[BEGIN]

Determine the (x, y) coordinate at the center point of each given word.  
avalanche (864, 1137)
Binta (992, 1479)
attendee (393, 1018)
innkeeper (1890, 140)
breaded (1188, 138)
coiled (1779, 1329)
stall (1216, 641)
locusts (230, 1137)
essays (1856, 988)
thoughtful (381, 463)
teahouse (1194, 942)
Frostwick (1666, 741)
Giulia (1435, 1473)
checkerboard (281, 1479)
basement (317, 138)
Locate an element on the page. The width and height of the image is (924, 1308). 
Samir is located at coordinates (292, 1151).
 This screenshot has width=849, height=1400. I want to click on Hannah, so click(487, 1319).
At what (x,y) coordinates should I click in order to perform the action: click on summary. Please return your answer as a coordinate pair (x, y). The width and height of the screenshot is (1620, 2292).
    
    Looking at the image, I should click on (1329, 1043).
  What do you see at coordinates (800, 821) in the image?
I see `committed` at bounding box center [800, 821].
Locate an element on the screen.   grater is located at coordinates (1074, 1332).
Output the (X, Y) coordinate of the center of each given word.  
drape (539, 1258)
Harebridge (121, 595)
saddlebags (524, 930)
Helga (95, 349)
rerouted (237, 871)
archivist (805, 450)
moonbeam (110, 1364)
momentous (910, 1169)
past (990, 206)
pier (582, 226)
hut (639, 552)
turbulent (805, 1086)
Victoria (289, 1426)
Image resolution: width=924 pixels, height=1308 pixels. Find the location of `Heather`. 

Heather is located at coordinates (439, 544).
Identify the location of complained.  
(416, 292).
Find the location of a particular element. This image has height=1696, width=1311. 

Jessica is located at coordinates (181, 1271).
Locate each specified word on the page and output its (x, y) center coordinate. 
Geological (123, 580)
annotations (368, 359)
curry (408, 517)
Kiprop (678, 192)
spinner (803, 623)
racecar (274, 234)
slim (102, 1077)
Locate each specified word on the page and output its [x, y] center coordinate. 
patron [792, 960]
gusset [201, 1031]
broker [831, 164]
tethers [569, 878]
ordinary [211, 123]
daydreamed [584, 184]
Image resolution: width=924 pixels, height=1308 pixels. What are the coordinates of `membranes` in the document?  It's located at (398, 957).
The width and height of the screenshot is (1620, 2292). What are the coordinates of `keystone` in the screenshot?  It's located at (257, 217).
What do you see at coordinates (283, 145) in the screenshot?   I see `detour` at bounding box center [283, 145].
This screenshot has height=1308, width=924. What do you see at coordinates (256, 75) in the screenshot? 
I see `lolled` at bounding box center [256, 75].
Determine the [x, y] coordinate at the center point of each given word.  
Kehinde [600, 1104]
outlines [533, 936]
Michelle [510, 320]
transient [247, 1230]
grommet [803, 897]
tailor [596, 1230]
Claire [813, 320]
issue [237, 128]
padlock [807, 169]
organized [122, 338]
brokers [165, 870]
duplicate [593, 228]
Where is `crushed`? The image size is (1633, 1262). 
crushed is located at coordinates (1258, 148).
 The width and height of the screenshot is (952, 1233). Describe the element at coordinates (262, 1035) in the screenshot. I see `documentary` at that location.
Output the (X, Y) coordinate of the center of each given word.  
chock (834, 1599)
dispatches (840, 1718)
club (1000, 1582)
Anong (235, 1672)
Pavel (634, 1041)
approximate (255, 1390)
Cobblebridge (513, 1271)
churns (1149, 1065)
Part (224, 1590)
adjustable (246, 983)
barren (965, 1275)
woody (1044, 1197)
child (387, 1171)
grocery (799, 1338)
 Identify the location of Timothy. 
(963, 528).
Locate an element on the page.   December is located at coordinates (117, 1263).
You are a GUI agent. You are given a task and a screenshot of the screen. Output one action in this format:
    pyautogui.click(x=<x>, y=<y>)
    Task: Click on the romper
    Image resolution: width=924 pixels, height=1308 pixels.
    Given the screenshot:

[END]

Can you reproduce all of the material above verbatim, without changing, adding, or leaving out anything?

### Solved problem
Determine the (x, y) coordinate at the center point of each given word.  
avalanche (864, 1137)
Binta (992, 1479)
attendee (393, 1018)
innkeeper (1890, 140)
breaded (1188, 138)
coiled (1779, 1329)
stall (1216, 641)
locusts (230, 1137)
essays (1856, 988)
thoughtful (381, 463)
teahouse (1194, 942)
Frostwick (1666, 741)
Giulia (1435, 1473)
checkerboard (281, 1479)
basement (317, 138)
Locate an element on the page. The width and height of the image is (924, 1308). 
Samir is located at coordinates (292, 1151).
 This screenshot has width=849, height=1400. I want to click on Hannah, so click(487, 1319).
At what (x,y) coordinates should I click in order to perform the action: click on summary. Please return your answer as a coordinate pair (x, y). The width and height of the screenshot is (1620, 2292).
    
    Looking at the image, I should click on (1329, 1043).
  What do you see at coordinates (800, 821) in the image?
I see `committed` at bounding box center [800, 821].
Locate an element on the screen.   grater is located at coordinates (1074, 1332).
Output the (X, Y) coordinate of the center of each given word.  
drape (539, 1258)
Harebridge (121, 595)
saddlebags (524, 930)
Helga (95, 349)
rerouted (237, 871)
archivist (805, 450)
moonbeam (110, 1364)
momentous (910, 1169)
past (990, 206)
pier (582, 226)
hut (639, 552)
turbulent (805, 1086)
Victoria (289, 1426)
Image resolution: width=924 pixels, height=1308 pixels. Find the location of `Heather`. 

Heather is located at coordinates (439, 544).
Identify the location of complained.  
(416, 292).
Find the location of a particular element. This image has height=1696, width=1311. 

Jessica is located at coordinates (181, 1271).
Locate each specified word on the page and output its (x, y) center coordinate. 
Geological (123, 580)
annotations (368, 359)
curry (408, 517)
Kiprop (678, 192)
spinner (803, 623)
racecar (274, 234)
slim (102, 1077)
Locate each specified word on the page and output its [x, y] center coordinate. 
patron [792, 960]
gusset [201, 1031]
broker [831, 164]
tethers [569, 878]
ordinary [211, 123]
daydreamed [584, 184]
Image resolution: width=924 pixels, height=1308 pixels. What are the coordinates of `membranes` in the document?  It's located at (398, 957).
The width and height of the screenshot is (1620, 2292). What are the coordinates of `keystone` in the screenshot?  It's located at (257, 217).
What do you see at coordinates (283, 145) in the screenshot?   I see `detour` at bounding box center [283, 145].
This screenshot has height=1308, width=924. What do you see at coordinates (256, 75) in the screenshot? 
I see `lolled` at bounding box center [256, 75].
Determine the [x, y] coordinate at the center point of each given word.  
Kehinde [600, 1104]
outlines [533, 936]
Michelle [510, 320]
transient [247, 1230]
grommet [803, 897]
tailor [596, 1230]
Claire [813, 320]
issue [237, 128]
padlock [807, 169]
organized [122, 338]
brokers [165, 870]
duplicate [593, 228]
Where is `crushed`? The image size is (1633, 1262). 
crushed is located at coordinates (1258, 148).
 The width and height of the screenshot is (952, 1233). Describe the element at coordinates (262, 1035) in the screenshot. I see `documentary` at that location.
Output the (X, Y) coordinate of the center of each given word.  
chock (834, 1599)
dispatches (840, 1718)
club (1000, 1582)
Anong (235, 1672)
Pavel (634, 1041)
approximate (255, 1390)
Cobblebridge (513, 1271)
churns (1149, 1065)
Part (224, 1590)
adjustable (246, 983)
barren (965, 1275)
woody (1044, 1197)
child (387, 1171)
grocery (799, 1338)
 Identify the location of Timothy. 
(963, 528).
Locate an element on the page.   December is located at coordinates (117, 1263).
You are a GUI agent. You are given a task and a screenshot of the screen. Output one action in this format:
    pyautogui.click(x=<x>, y=<y>)
    Task: Click on the romper
    Image resolution: width=924 pixels, height=1308 pixels.
    Given the screenshot:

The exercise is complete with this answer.